WHAT NEEDS TO BE DONE:
Every entry must be set down exactly in the answer; no pictures should appear.

--------------------

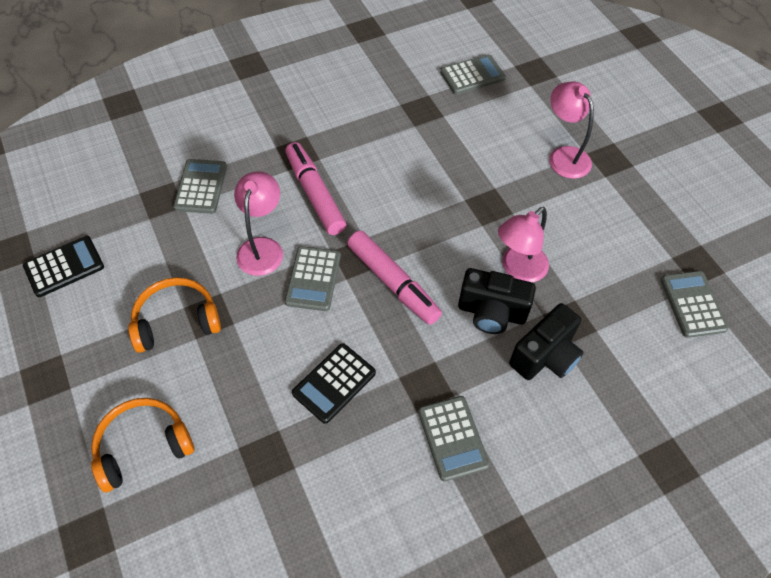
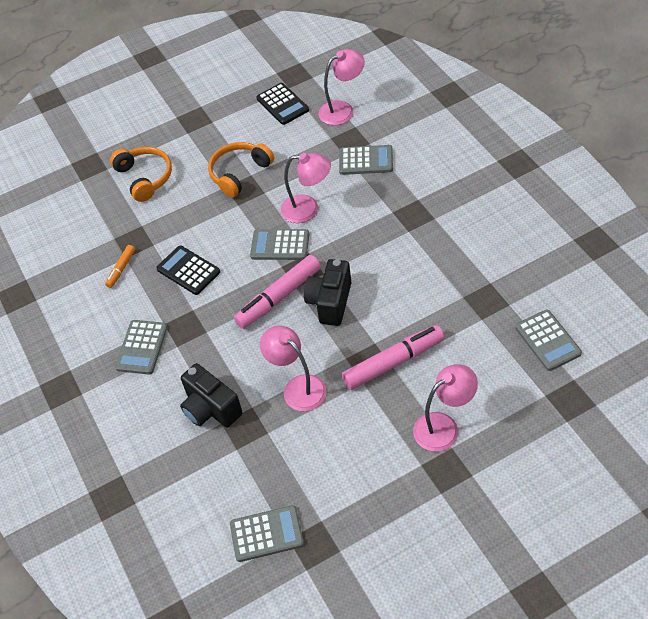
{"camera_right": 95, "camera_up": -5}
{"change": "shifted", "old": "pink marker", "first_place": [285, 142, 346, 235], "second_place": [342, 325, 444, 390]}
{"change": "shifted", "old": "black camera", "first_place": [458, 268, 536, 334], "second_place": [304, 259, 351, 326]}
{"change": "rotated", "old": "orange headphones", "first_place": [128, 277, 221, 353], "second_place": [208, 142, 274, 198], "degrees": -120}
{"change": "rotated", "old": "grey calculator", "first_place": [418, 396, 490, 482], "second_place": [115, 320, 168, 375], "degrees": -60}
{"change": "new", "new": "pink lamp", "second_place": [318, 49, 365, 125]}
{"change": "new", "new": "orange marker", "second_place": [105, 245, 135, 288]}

--------------------

TASK RESPONSE:
{"camera_right": 95, "camera_up": -5}
{"change": "shifted", "old": "pink marker", "first_place": [285, 142, 346, 235], "second_place": [342, 325, 444, 390]}
{"change": "shifted", "old": "black camera", "first_place": [458, 268, 536, 334], "second_place": [304, 259, 351, 326]}
{"change": "rotated", "old": "orange headphones", "first_place": [128, 277, 221, 353], "second_place": [208, 142, 274, 198], "degrees": -120}
{"change": "rotated", "old": "grey calculator", "first_place": [418, 396, 490, 482], "second_place": [115, 320, 168, 375], "degrees": -60}
{"change": "new", "new": "pink lamp", "second_place": [318, 49, 365, 125]}
{"change": "new", "new": "orange marker", "second_place": [105, 245, 135, 288]}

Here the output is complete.